*WORKING DATA*:
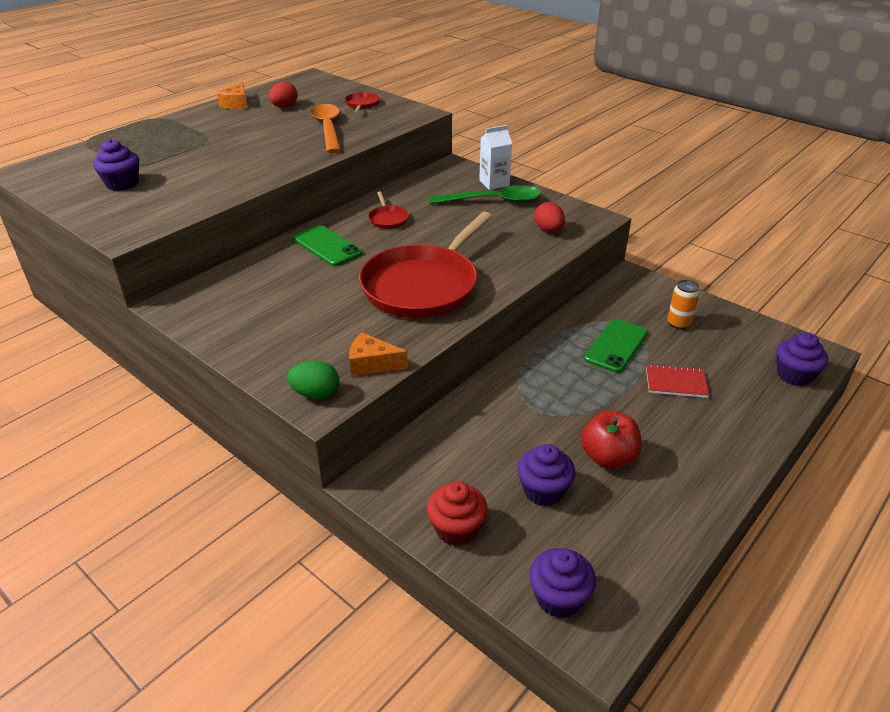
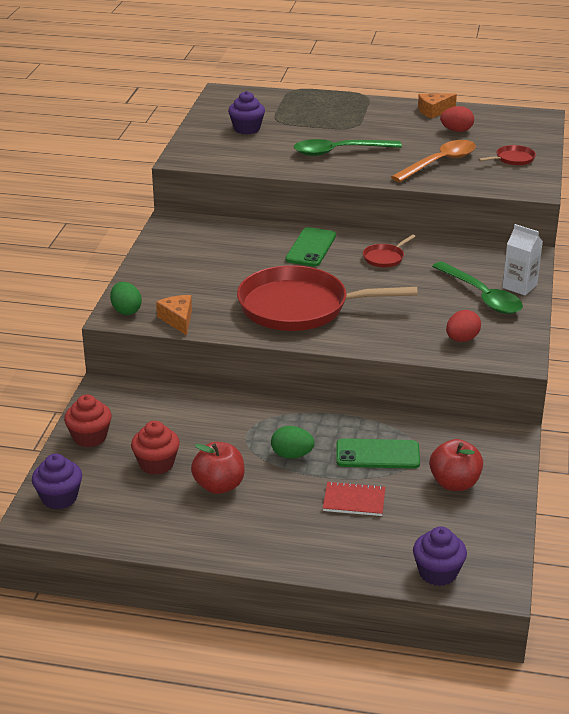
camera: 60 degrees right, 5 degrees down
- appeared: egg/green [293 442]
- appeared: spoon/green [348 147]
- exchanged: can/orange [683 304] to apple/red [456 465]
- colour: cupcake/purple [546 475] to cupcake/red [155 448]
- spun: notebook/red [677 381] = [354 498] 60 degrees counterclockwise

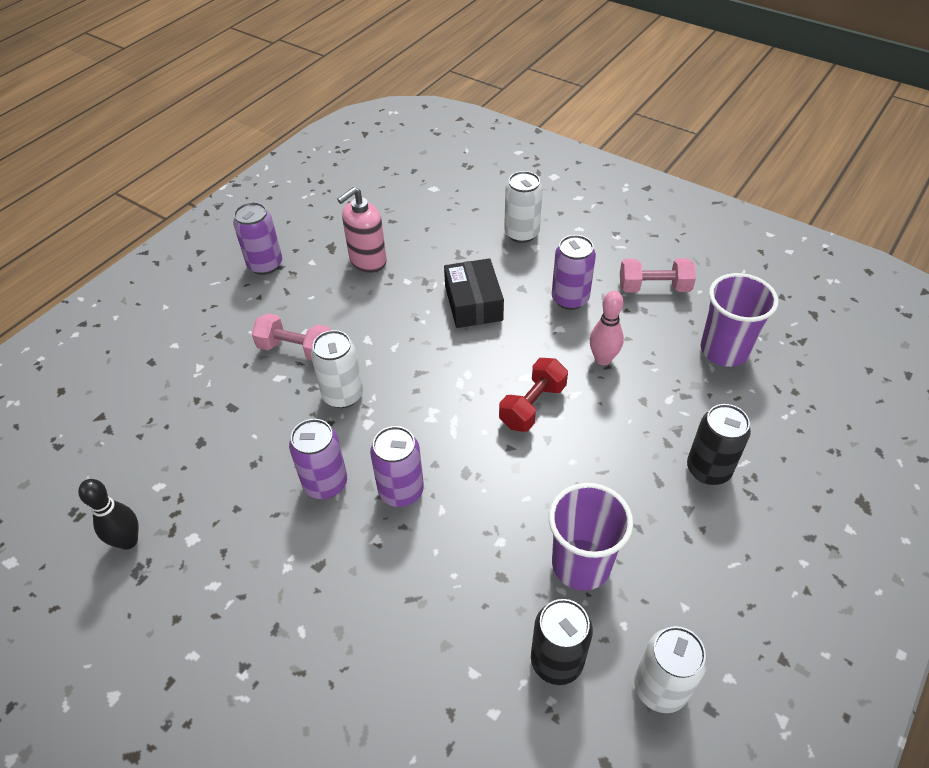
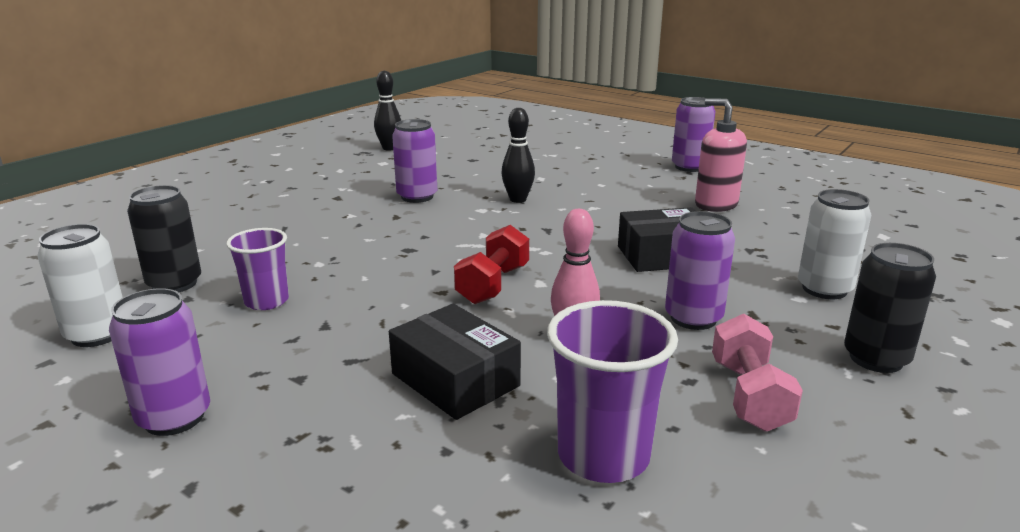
camera: 90 degrees right, 25 degrees down
- missing: dumbbell/pink [291 337]
- appeared: box/black [455 362]
- relocated: can/purple [397 466] to [159 362]
- relocated: can/black [719 444] to [890 308]
- exchanged: can/white [337 369] to bowling pin/black [518 155]
- spun: dumbbell/red [533 395] = [491 264] 75 degrees clockwise
- size: cup/purple [591 537] = [257 269] x0.65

*WORK INSTRUCTIONS*: Please repeat, exactly and with nothing else, the lines from the one containing "- exchanged: can/orange" to the last line of the entries, both included, excluding any pictures.

*REPLY TO THE TASK*:
- exchanged: can/orange [683 304] to apple/red [456 465]
- colour: cupcake/purple [546 475] to cupcake/red [155 448]
- spun: notebook/red [677 381] = [354 498] 60 degrees counterclockwise

camera: 90 degrees right, 25 degrees down
- missing: dumbbell/pink [291 337]
- appeared: box/black [455 362]
- relocated: can/purple [397 466] to [159 362]
- relocated: can/black [719 444] to [890 308]
- exchanged: can/white [337 369] to bowling pin/black [518 155]
- spun: dumbbell/red [533 395] = [491 264] 75 degrees clockwise
- size: cup/purple [591 537] = [257 269] x0.65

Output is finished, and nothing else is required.